Extracted material:
#####

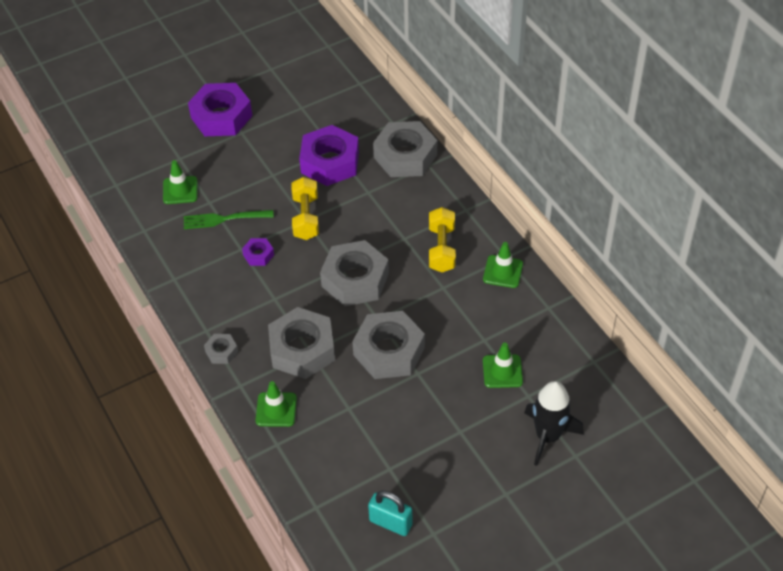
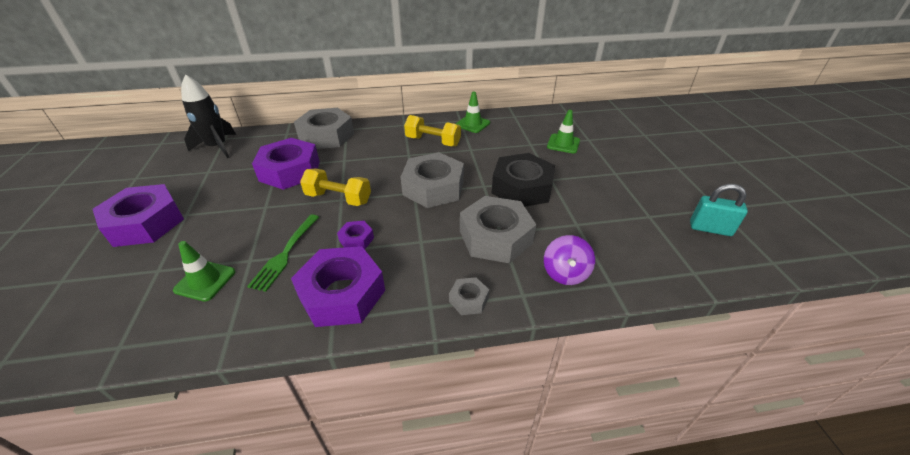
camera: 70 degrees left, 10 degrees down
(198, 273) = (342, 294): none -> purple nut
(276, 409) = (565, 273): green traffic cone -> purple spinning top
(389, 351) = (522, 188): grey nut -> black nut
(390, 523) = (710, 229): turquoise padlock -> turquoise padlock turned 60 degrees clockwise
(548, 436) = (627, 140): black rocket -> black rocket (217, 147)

#####

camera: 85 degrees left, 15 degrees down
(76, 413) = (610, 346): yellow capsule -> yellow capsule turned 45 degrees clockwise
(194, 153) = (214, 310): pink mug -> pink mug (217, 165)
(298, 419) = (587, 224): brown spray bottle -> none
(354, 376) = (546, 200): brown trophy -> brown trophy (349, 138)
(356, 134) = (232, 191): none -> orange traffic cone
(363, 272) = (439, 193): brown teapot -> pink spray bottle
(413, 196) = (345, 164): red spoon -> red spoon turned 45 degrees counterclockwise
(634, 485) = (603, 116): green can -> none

#####

Exercise objective:
Retype only the lines above between the line with "(194, 153) = (214, 310): pink" and the line with "(634, 485) = (603, 116): green can -> none", counting those two lines as well, and keep every character as it is.

Result of the task:
(194, 153) = (214, 310): pink mug -> pink mug (217, 165)
(298, 419) = (587, 224): brown spray bottle -> none
(354, 376) = (546, 200): brown trophy -> brown trophy (349, 138)
(356, 134) = (232, 191): none -> orange traffic cone
(363, 272) = (439, 193): brown teapot -> pink spray bottle
(413, 196) = (345, 164): red spoon -> red spoon turned 45 degrees counterclockwise
(634, 485) = (603, 116): green can -> none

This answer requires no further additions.